Task: The required answer is the run of lines from the one holding "R5: 3.9k (ADC, VS) -> 3.3k (ADC, VS)" to the end of the data below, copied exactly and free of pictures.

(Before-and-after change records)
* * * * *

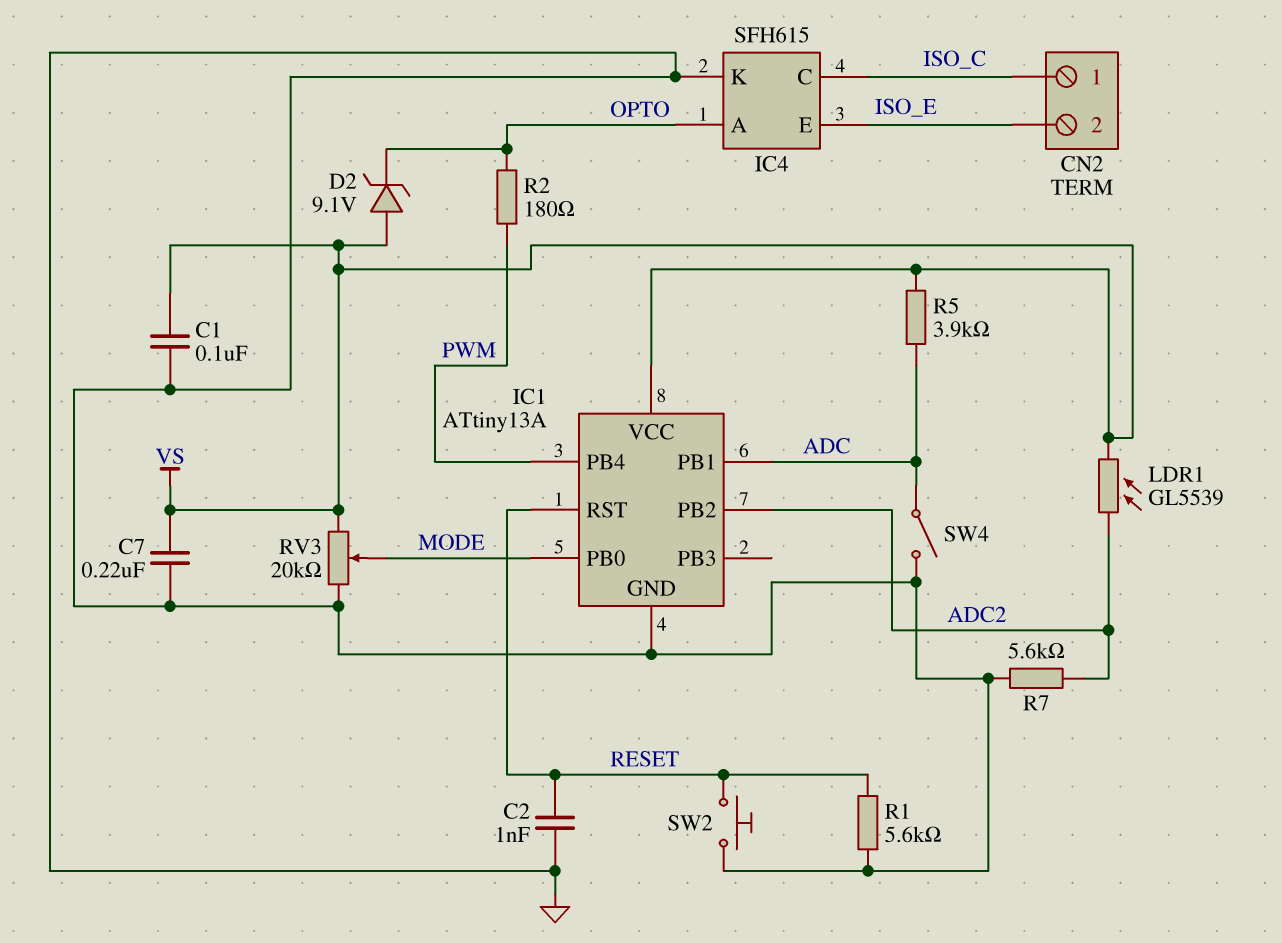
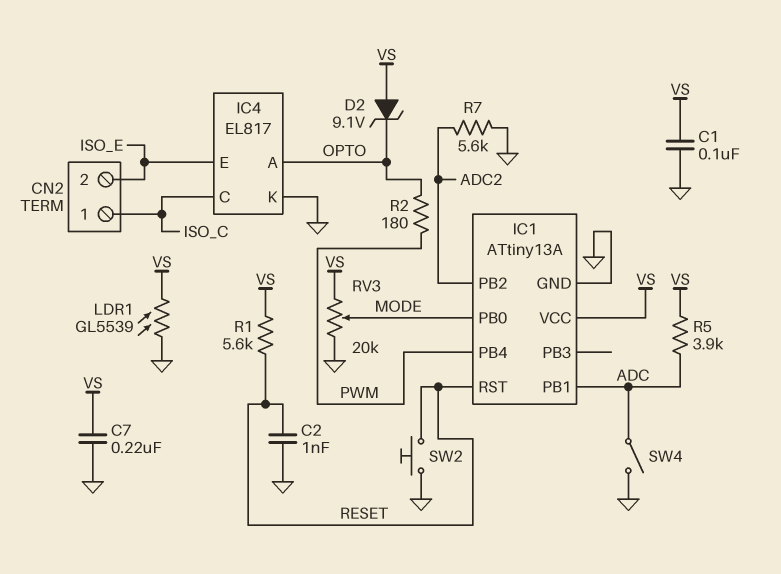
IC4: SFH615 -> EL817
LDR1: GL5539 (ADC2, VS) -> GL5539 (GND, VS)
R1: 5.6k (GND, RESET) -> 5.6k (RESET, VS)

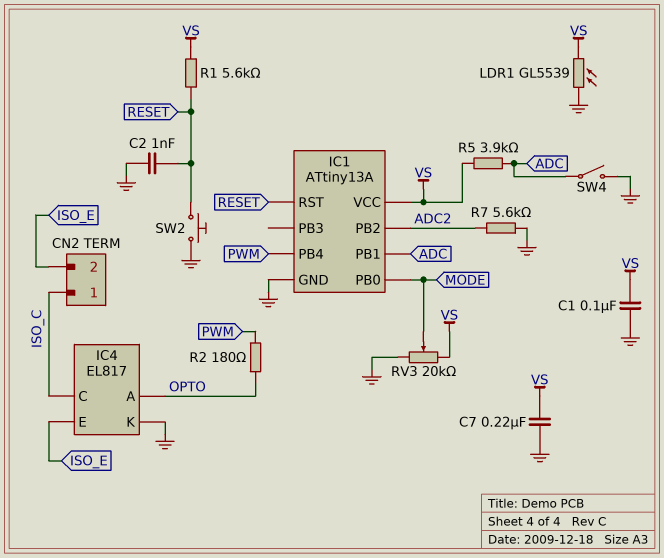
D2: zener 9.1V (A VS, K OPTO) -> none

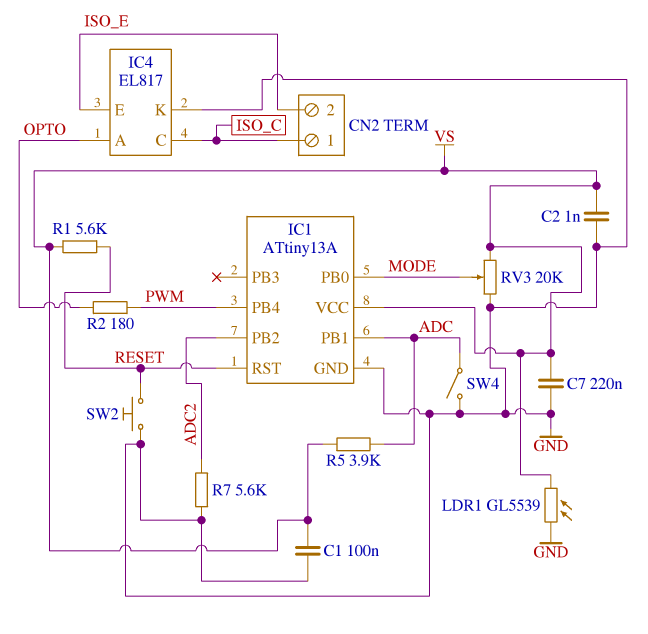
C2: 1nF (GND, RESET) -> 1nF (GND, VS)

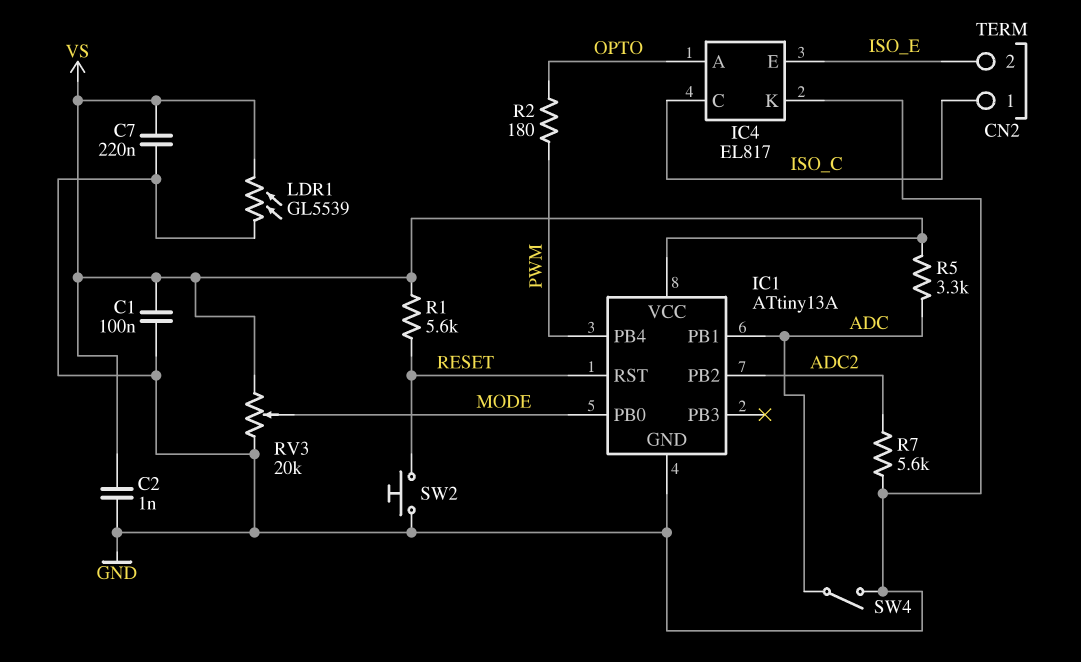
R5: 3.9k (ADC, VS) -> 3.3k (ADC, VS)

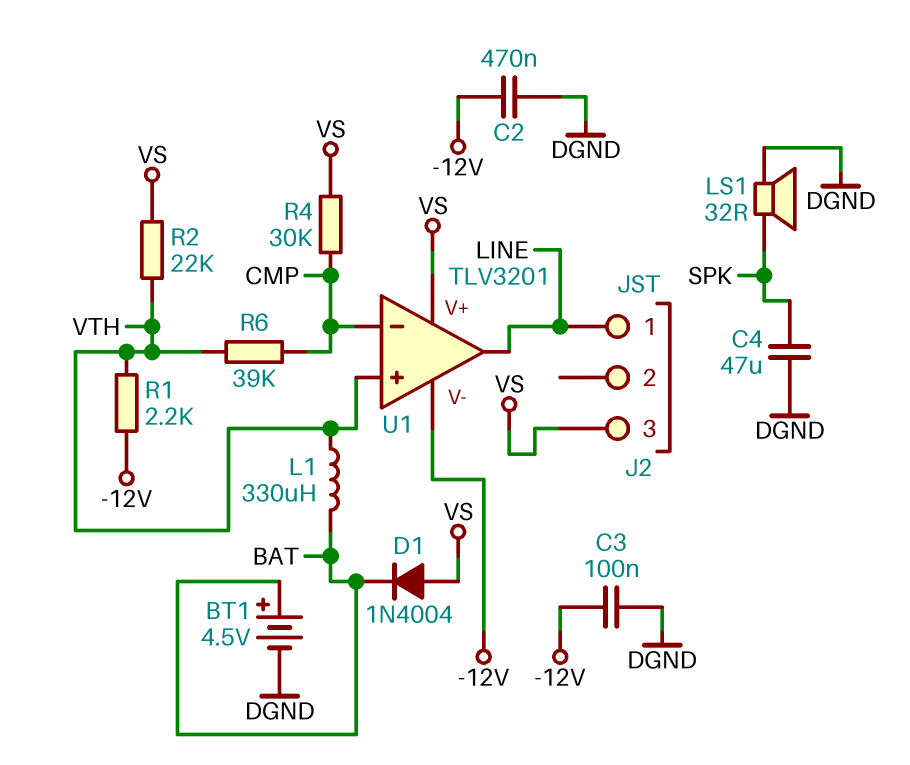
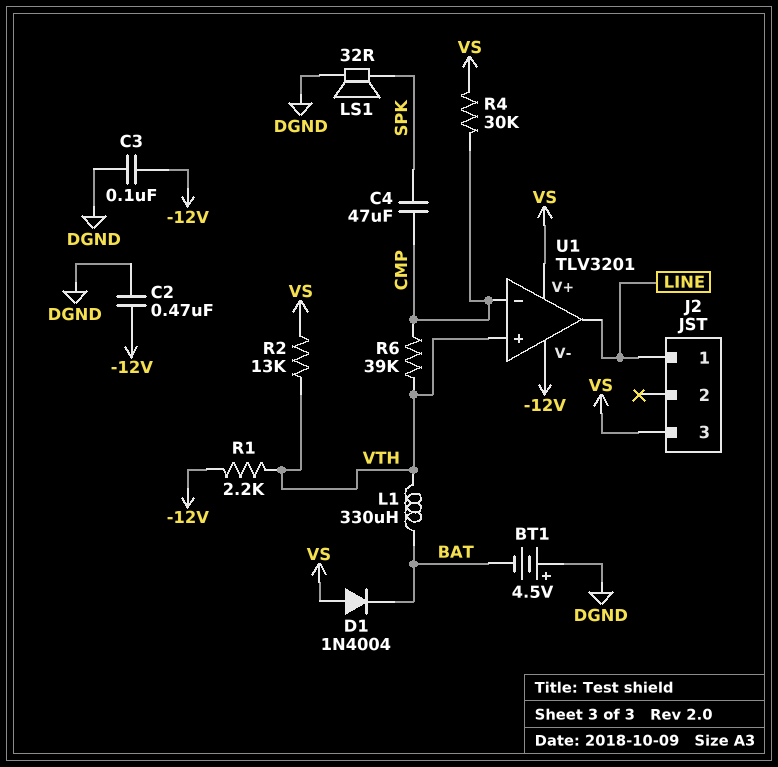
BT1: 4.5V (plus BAT, minus DGND) -> 4.5V (plus DGND, minus BAT)
C4: 47uF (DGND, SPK) -> 47uF (CMP, SPK)
R2: 22k (VS, VTH) -> 13k (VS, VTH)

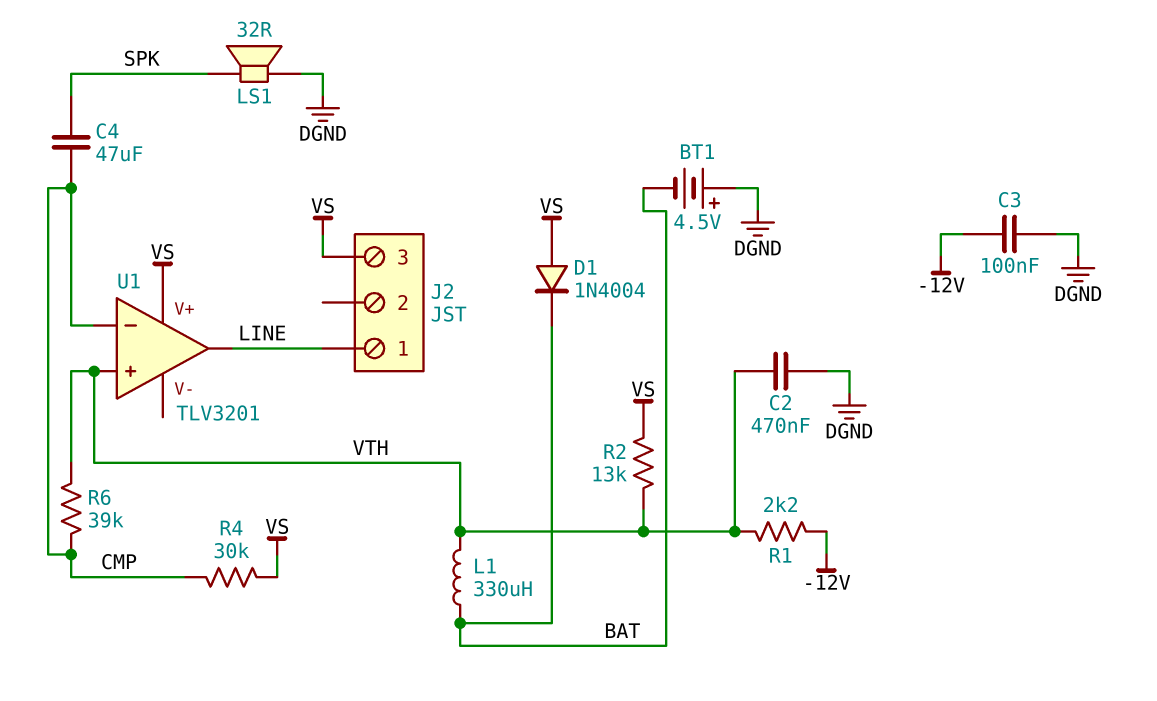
C2: 470nF (-12V, DGND) -> 470nF (DGND, VTH)
U1 pin V-: -12V -> none

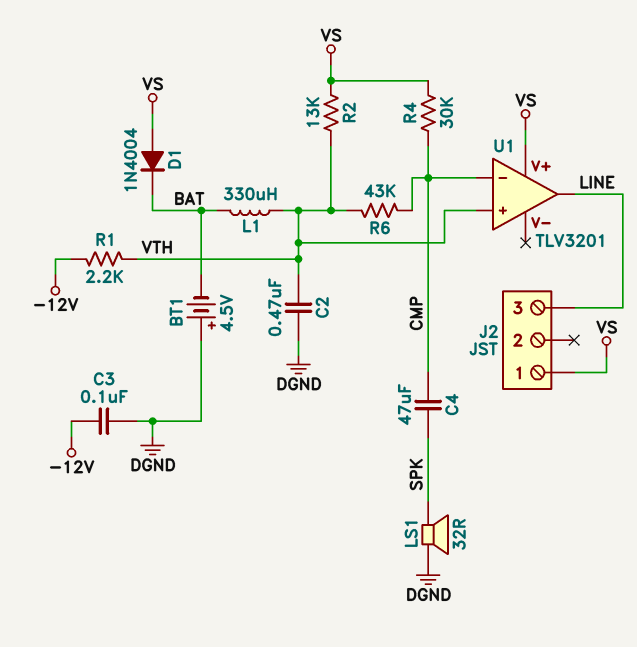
J2 pin 1: LINE -> VS
J2 pin 3: VS -> LINE
R6: 39k (CMP, VTH) -> 43k (CMP, VTH)

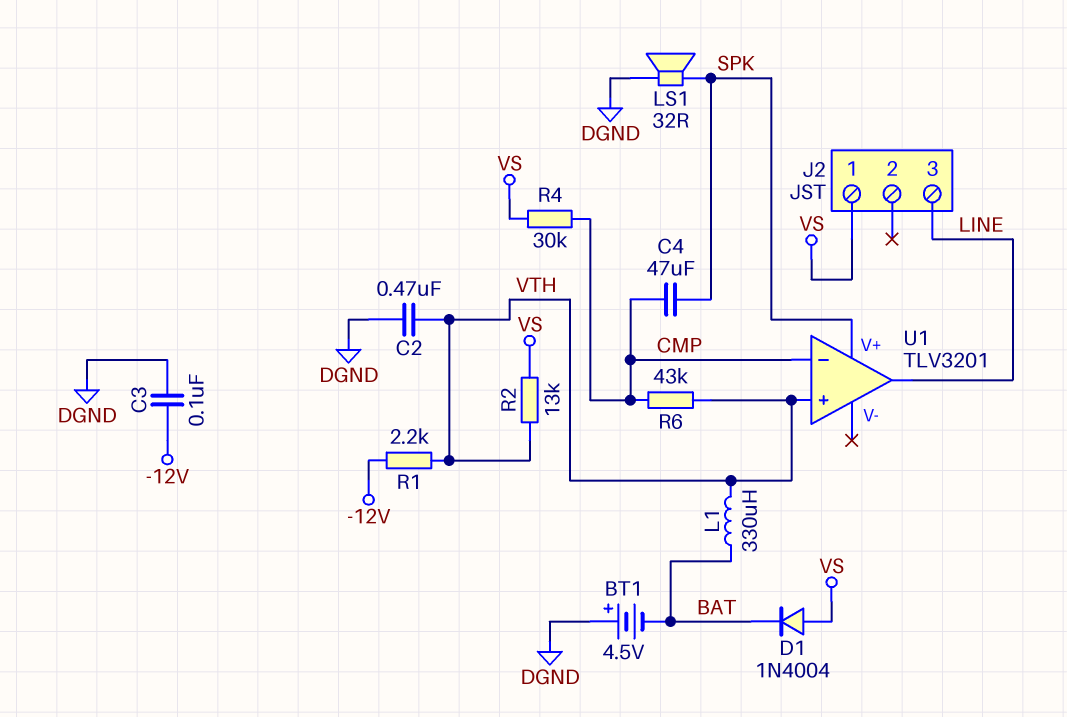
U1 pin V+: VS -> SPK

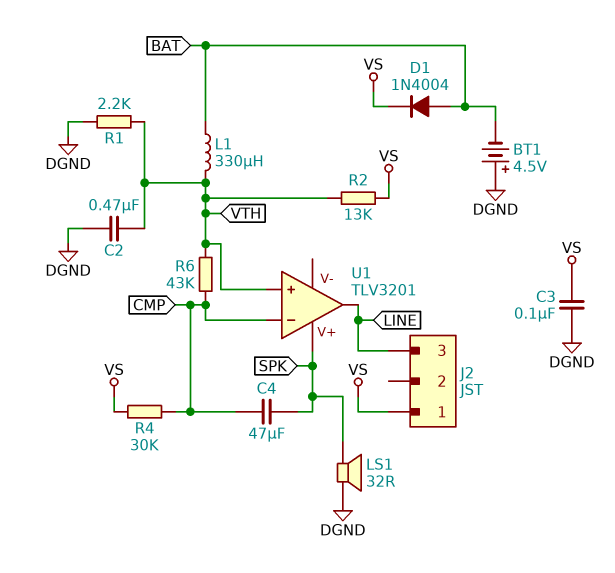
C3: 100nF (-12V, DGND) -> 100nF (DGND, VS)
D1: diode 1N4004 (A VS, K BAT) -> diode 1N4004 (A BAT, K VS)
R1: 2.2k (-12V, VTH) -> 2.2k (DGND, VTH)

* * * * *

Response to this exercise:
R5: 3.9k (ADC, VS) -> 3.3k (ADC, VS)

BT1: 4.5V (plus BAT, minus DGND) -> 4.5V (plus DGND, minus BAT)
C4: 47uF (DGND, SPK) -> 47uF (CMP, SPK)
R2: 22k (VS, VTH) -> 13k (VS, VTH)

C2: 470nF (-12V, DGND) -> 470nF (DGND, VTH)
U1 pin V-: -12V -> none

J2 pin 1: LINE -> VS
J2 pin 3: VS -> LINE
R6: 39k (CMP, VTH) -> 43k (CMP, VTH)

U1 pin V+: VS -> SPK

C3: 100nF (-12V, DGND) -> 100nF (DGND, VS)
D1: diode 1N4004 (A VS, K BAT) -> diode 1N4004 (A BAT, K VS)
R1: 2.2k (-12V, VTH) -> 2.2k (DGND, VTH)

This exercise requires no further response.